**Records supplied**
┄┄┄┄┄┄┄┄┄┄

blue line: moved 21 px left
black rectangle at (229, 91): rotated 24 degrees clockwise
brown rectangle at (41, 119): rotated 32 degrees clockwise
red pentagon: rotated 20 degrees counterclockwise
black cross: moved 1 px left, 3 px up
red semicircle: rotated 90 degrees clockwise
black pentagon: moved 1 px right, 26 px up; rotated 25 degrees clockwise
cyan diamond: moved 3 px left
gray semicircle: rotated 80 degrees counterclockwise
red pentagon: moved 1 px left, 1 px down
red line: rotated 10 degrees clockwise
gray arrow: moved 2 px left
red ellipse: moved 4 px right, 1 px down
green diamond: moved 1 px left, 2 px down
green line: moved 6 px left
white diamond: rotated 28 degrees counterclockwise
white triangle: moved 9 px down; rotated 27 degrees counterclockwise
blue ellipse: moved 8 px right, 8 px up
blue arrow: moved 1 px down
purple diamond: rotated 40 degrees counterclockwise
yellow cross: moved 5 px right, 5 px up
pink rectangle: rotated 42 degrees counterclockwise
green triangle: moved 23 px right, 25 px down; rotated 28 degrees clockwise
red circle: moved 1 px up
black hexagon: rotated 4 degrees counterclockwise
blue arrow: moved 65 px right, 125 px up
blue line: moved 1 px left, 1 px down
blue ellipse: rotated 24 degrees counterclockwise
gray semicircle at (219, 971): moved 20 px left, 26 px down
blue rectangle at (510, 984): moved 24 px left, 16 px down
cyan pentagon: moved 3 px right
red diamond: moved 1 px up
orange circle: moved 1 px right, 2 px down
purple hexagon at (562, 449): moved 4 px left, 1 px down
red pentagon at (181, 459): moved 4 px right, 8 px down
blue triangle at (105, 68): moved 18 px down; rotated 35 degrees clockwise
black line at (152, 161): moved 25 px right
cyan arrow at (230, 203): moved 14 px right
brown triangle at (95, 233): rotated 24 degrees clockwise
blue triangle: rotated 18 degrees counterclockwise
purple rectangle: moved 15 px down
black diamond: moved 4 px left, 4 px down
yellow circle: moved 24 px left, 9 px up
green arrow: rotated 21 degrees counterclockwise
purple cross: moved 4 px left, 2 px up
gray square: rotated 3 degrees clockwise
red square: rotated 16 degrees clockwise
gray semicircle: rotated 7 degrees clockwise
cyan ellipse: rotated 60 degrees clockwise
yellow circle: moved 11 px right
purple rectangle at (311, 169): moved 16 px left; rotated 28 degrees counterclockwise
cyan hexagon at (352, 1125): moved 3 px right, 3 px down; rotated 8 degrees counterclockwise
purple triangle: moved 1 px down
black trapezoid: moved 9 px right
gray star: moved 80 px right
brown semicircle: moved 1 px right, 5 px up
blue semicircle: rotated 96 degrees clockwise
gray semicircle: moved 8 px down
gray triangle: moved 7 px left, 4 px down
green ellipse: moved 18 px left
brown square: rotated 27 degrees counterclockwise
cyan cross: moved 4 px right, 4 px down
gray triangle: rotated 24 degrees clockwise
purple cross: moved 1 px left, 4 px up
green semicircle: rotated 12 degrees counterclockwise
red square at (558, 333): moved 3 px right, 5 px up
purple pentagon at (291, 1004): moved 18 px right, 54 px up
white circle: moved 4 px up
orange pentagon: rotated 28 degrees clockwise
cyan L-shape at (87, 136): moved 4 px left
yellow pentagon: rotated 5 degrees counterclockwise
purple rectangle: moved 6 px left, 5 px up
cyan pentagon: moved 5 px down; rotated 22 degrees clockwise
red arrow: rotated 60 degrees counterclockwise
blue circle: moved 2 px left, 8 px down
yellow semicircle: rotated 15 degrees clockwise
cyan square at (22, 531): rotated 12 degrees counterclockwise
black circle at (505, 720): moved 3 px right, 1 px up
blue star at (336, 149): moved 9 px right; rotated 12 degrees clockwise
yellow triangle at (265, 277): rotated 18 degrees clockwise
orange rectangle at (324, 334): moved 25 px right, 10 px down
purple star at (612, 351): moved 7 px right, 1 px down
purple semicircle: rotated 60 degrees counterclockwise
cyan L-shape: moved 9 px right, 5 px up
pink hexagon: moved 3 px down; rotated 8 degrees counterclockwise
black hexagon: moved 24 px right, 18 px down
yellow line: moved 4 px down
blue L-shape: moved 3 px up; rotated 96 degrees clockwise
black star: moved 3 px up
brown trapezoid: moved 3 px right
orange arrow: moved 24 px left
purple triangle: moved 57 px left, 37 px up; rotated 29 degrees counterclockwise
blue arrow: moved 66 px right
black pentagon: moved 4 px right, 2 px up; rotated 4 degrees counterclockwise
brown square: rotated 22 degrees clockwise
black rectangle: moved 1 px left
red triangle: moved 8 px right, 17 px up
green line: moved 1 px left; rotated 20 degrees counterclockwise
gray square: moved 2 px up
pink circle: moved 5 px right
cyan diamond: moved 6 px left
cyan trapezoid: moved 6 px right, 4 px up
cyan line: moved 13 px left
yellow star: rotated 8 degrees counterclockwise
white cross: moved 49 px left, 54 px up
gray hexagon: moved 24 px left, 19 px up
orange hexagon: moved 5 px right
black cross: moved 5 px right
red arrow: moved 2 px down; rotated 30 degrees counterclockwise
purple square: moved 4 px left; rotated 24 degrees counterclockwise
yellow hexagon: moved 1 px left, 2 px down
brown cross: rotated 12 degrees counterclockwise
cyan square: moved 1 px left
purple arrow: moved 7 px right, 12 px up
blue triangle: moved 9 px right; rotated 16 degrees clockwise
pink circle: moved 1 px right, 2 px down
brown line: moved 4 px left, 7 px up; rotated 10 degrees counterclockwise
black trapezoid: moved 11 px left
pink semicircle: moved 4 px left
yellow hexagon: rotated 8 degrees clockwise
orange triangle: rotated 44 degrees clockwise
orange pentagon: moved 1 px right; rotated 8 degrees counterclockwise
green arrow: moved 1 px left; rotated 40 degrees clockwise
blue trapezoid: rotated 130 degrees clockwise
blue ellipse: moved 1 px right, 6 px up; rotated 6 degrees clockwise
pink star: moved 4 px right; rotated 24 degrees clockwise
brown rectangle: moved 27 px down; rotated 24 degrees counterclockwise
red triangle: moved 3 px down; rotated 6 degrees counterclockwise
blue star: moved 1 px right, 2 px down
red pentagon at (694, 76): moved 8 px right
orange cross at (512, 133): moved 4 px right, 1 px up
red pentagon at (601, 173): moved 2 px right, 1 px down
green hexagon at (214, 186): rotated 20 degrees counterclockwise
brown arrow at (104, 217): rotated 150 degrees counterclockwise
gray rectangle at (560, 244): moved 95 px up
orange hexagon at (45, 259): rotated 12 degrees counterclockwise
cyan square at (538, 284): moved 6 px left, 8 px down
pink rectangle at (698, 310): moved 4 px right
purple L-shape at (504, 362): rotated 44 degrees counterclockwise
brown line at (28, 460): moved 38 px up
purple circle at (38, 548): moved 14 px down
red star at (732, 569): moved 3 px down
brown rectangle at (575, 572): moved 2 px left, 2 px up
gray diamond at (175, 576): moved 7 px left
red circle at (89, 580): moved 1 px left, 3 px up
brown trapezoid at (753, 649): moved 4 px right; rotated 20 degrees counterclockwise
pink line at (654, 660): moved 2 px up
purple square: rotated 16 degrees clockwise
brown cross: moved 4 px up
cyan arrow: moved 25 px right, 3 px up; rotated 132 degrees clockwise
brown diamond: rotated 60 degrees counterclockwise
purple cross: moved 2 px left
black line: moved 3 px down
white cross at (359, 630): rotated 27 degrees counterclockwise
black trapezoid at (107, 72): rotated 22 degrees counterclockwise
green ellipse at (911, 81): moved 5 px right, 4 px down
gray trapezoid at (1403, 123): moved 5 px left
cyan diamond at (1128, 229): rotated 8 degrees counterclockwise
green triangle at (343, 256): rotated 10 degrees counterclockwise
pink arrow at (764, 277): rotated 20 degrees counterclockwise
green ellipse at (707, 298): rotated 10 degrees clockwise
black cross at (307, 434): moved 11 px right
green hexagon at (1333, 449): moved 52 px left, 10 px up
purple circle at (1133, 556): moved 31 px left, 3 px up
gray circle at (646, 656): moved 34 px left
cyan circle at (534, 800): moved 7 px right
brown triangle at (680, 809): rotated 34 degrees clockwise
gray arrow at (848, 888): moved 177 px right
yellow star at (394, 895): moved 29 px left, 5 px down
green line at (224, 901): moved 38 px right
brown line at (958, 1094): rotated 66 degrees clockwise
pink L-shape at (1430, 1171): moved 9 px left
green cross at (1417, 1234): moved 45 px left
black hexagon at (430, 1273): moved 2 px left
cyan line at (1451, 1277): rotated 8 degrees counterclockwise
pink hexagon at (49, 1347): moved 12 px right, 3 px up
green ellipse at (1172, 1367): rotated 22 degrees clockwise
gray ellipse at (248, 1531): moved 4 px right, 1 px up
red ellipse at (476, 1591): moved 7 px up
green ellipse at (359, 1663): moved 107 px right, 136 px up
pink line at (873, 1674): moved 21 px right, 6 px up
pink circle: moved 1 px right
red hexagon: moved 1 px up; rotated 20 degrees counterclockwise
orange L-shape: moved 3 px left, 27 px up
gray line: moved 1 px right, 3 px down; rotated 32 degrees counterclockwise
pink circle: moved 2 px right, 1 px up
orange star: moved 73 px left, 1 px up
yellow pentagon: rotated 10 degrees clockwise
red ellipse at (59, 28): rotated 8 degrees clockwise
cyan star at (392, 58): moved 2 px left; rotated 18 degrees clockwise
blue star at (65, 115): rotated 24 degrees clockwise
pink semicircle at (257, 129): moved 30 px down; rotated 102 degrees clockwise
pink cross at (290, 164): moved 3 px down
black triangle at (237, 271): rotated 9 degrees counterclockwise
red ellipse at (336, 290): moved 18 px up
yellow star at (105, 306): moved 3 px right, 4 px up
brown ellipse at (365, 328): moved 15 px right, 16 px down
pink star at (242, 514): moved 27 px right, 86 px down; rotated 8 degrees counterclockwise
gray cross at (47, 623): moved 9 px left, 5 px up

┄┄┄┄┄┄┄┄┄┄

**Given task**
Rename "blue" to "navy" everywhere in the rows, starting at the first row and ending at the row that contains "blue ellipse: rotated". Reproduce only those rows, with everything else unchanged.

**Task result**
navy line: moved 21 px left
black rectangle at (229, 91): rotated 24 degrees clockwise
brown rectangle at (41, 119): rotated 32 degrees clockwise
red pentagon: rotated 20 degrees counterclockwise
black cross: moved 1 px left, 3 px up
red semicircle: rotated 90 degrees clockwise
black pentagon: moved 1 px right, 26 px up; rotated 25 degrees clockwise
cyan diamond: moved 3 px left
gray semicircle: rotated 80 degrees counterclockwise
red pentagon: moved 1 px left, 1 px down
red line: rotated 10 degrees clockwise
gray arrow: moved 2 px left
red ellipse: moved 4 px right, 1 px down
green diamond: moved 1 px left, 2 px down
green line: moved 6 px left
white diamond: rotated 28 degrees counterclockwise
white triangle: moved 9 px down; rotated 27 degrees counterclockwise
navy ellipse: moved 8 px right, 8 px up
navy arrow: moved 1 px down
purple diamond: rotated 40 degrees counterclockwise
yellow cross: moved 5 px right, 5 px up
pink rectangle: rotated 42 degrees counterclockwise
green triangle: moved 23 px right, 25 px down; rotated 28 degrees clockwise
red circle: moved 1 px up
black hexagon: rotated 4 degrees counterclockwise
navy arrow: moved 65 px right, 125 px up
navy line: moved 1 px left, 1 px down
navy ellipse: rotated 24 degrees counterclockwise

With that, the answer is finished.